(Source records)
◆ ◆ ◆ ◆ ◆

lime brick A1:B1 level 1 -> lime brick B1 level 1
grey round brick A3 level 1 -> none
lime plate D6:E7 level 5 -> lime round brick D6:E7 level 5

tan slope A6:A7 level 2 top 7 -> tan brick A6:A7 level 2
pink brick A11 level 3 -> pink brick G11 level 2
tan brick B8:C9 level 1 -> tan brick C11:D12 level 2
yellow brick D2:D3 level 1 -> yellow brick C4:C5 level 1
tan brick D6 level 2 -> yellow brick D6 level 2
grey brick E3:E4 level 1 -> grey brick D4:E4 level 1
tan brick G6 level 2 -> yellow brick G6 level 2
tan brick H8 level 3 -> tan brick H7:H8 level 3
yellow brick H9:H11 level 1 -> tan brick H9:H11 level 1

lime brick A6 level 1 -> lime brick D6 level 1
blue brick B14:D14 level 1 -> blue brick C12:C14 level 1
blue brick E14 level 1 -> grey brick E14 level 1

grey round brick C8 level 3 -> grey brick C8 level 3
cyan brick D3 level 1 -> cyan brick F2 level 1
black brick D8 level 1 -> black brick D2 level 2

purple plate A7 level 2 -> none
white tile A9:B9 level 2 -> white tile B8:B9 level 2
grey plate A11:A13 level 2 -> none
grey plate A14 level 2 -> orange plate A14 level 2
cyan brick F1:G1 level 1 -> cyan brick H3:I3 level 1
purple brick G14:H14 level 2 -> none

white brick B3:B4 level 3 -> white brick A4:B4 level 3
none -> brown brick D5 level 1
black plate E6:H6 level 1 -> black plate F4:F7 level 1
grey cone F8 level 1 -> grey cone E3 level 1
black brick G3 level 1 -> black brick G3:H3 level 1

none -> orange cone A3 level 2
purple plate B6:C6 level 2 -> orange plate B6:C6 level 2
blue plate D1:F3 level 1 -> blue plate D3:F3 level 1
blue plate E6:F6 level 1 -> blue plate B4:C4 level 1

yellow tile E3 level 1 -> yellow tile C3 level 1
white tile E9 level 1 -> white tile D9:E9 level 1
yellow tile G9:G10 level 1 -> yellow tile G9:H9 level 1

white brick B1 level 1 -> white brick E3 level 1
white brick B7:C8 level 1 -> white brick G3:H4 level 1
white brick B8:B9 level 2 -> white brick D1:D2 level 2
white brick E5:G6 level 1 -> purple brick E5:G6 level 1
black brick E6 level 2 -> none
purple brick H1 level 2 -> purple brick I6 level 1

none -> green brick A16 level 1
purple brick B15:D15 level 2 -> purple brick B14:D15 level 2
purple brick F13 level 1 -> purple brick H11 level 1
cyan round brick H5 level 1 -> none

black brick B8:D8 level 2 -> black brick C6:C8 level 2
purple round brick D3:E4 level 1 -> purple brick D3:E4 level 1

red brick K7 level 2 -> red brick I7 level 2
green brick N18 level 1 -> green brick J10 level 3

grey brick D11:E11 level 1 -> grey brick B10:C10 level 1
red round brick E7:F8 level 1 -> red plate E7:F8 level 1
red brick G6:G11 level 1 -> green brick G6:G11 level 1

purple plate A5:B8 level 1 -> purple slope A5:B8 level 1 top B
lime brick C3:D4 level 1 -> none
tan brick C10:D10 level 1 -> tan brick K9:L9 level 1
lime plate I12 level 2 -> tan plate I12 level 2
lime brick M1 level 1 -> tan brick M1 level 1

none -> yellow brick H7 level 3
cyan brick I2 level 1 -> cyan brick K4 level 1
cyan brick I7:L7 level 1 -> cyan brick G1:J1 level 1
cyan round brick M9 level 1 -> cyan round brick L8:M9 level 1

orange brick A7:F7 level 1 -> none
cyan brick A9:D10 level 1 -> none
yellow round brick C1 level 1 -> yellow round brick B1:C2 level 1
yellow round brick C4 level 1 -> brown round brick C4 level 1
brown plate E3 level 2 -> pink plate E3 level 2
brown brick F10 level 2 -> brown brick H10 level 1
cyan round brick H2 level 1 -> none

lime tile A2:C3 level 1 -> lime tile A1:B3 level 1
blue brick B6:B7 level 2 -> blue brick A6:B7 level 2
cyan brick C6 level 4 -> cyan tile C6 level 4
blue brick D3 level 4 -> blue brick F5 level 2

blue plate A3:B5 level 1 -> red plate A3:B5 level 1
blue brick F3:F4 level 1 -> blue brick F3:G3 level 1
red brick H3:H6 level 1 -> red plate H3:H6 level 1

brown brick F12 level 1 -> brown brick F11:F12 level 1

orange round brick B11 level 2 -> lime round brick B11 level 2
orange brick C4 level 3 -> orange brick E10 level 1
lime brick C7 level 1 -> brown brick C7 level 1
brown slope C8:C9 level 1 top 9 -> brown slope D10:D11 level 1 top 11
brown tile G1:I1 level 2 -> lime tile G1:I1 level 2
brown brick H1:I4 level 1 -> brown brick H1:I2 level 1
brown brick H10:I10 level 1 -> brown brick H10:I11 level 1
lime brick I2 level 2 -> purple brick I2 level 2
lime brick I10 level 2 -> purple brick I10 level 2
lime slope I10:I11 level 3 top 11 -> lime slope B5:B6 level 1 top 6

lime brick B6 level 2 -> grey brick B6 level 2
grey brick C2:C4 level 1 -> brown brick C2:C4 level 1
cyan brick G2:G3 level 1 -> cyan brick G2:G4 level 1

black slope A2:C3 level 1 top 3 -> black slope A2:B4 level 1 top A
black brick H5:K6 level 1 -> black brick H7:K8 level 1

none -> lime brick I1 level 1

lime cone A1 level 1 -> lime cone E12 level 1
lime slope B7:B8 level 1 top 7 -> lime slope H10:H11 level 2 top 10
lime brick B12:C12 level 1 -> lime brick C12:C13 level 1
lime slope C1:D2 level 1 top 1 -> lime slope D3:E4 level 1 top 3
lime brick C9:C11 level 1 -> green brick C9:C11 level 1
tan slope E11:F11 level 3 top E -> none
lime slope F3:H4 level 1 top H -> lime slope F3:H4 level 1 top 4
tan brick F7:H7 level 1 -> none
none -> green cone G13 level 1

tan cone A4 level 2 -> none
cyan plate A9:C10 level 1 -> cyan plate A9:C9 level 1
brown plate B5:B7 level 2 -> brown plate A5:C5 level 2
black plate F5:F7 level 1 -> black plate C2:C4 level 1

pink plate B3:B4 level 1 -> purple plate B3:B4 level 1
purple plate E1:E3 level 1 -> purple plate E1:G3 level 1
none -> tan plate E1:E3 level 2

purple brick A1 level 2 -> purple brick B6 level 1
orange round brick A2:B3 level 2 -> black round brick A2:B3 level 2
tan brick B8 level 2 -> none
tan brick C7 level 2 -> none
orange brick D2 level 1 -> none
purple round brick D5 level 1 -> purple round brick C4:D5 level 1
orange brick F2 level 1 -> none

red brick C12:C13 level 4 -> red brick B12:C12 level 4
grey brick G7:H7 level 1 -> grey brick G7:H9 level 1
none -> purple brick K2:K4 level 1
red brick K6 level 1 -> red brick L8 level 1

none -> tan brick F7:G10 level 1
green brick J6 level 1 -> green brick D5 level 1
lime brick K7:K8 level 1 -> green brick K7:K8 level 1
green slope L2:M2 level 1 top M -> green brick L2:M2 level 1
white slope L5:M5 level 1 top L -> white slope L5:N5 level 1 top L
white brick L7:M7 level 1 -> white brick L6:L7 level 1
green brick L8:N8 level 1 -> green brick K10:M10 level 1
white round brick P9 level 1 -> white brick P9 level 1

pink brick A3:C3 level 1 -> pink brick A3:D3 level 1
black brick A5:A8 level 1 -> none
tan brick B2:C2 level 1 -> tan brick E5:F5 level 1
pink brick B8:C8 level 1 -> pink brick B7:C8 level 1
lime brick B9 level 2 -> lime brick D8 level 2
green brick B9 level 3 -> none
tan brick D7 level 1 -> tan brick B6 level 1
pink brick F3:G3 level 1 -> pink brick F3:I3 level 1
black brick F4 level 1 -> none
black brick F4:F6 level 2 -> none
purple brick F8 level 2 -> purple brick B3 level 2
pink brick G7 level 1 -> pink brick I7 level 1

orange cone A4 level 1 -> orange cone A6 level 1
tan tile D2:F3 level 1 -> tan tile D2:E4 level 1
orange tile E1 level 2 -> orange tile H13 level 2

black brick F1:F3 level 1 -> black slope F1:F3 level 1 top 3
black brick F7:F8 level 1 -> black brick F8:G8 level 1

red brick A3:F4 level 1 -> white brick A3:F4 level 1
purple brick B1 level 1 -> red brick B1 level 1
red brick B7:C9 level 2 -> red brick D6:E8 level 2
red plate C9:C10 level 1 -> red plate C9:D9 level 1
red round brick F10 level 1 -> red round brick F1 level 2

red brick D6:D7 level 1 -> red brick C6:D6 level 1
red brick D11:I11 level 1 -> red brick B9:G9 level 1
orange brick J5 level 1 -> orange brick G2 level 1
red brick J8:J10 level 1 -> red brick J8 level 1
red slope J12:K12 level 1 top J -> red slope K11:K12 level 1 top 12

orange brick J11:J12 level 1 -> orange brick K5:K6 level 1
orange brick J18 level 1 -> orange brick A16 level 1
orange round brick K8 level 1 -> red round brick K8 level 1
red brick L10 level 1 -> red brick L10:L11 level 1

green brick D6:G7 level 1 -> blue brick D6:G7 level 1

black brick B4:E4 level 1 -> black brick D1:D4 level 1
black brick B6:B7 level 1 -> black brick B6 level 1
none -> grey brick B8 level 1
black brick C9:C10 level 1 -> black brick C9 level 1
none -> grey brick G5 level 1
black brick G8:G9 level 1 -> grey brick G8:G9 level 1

◆ ◆ ◆ ◆ ◆

- _What is being asked_:
Your answer should consist of the lines from the line with "none -> purple brick K2:K4 level 1" to the line with "black brick F7:F8" above, repeated exactly, both ends included.

- _Task output_:
none -> purple brick K2:K4 level 1
red brick K6 level 1 -> red brick L8 level 1

none -> tan brick F7:G10 level 1
green brick J6 level 1 -> green brick D5 level 1
lime brick K7:K8 level 1 -> green brick K7:K8 level 1
green slope L2:M2 level 1 top M -> green brick L2:M2 level 1
white slope L5:M5 level 1 top L -> white slope L5:N5 level 1 top L
white brick L7:M7 level 1 -> white brick L6:L7 level 1
green brick L8:N8 level 1 -> green brick K10:M10 level 1
white round brick P9 level 1 -> white brick P9 level 1

pink brick A3:C3 level 1 -> pink brick A3:D3 level 1
black brick A5:A8 level 1 -> none
tan brick B2:C2 level 1 -> tan brick E5:F5 level 1
pink brick B8:C8 level 1 -> pink brick B7:C8 level 1
lime brick B9 level 2 -> lime brick D8 level 2
green brick B9 level 3 -> none
tan brick D7 level 1 -> tan brick B6 level 1
pink brick F3:G3 level 1 -> pink brick F3:I3 level 1
black brick F4 level 1 -> none
black brick F4:F6 level 2 -> none
purple brick F8 level 2 -> purple brick B3 level 2
pink brick G7 level 1 -> pink brick I7 level 1

orange cone A4 level 1 -> orange cone A6 level 1
tan tile D2:F3 level 1 -> tan tile D2:E4 level 1
orange tile E1 level 2 -> orange tile H13 level 2

black brick F1:F3 level 1 -> black slope F1:F3 level 1 top 3
black brick F7:F8 level 1 -> black brick F8:G8 level 1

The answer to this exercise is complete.